◆ Work required ◆
Look through the listing below, and wherever a line has the string "screwdriver", copy it.

◆ Information provided ◆
== Segment start ==
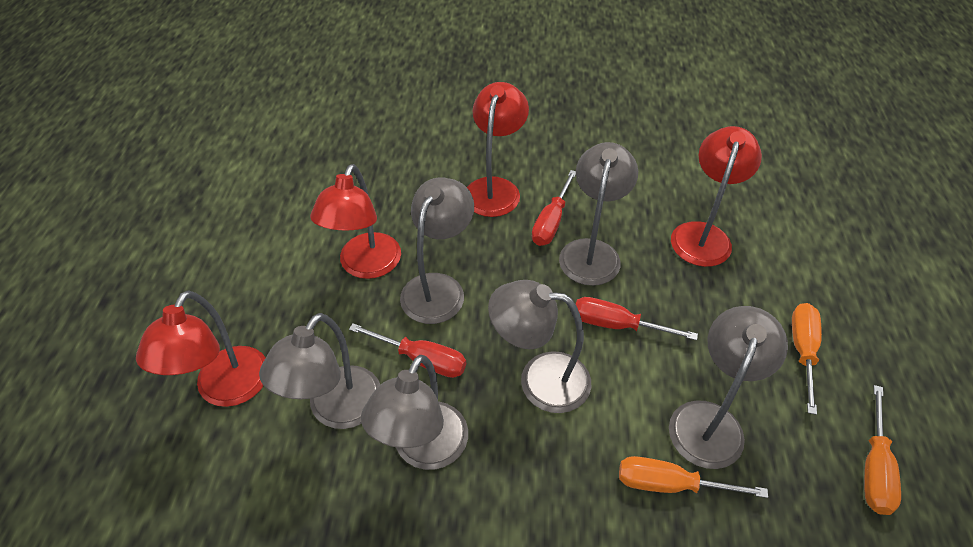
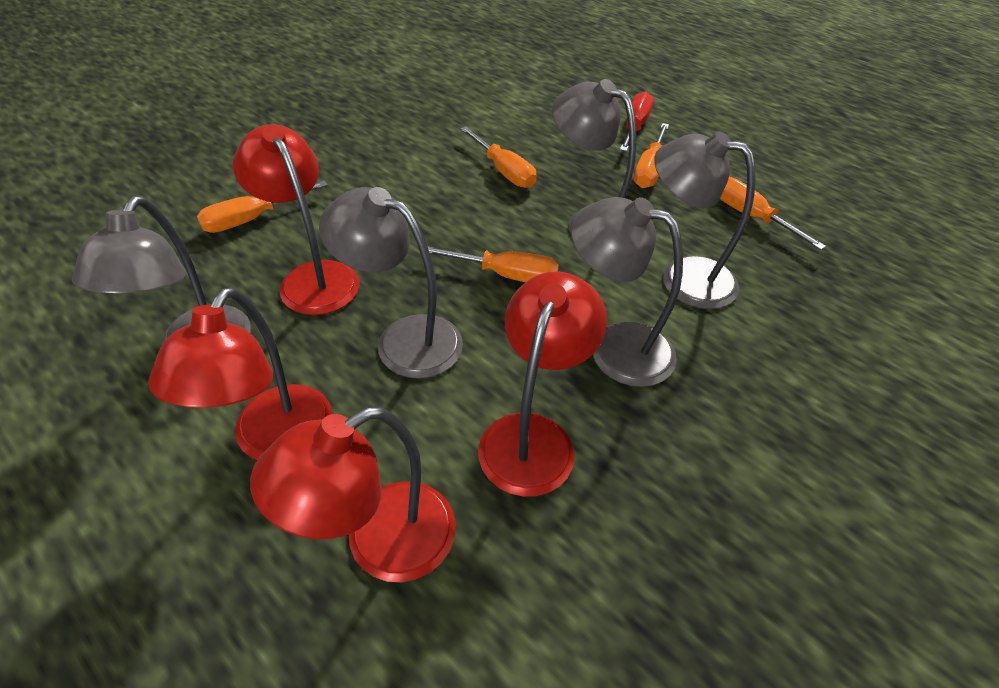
grey lamp: 6 -> 5
orange screwdriver: 3 -> 5
red screwdriver: 3 -> 1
== Segment end ==
◆ Written answer ◆
orange screwdriver: 3 -> 5
red screwdriver: 3 -> 1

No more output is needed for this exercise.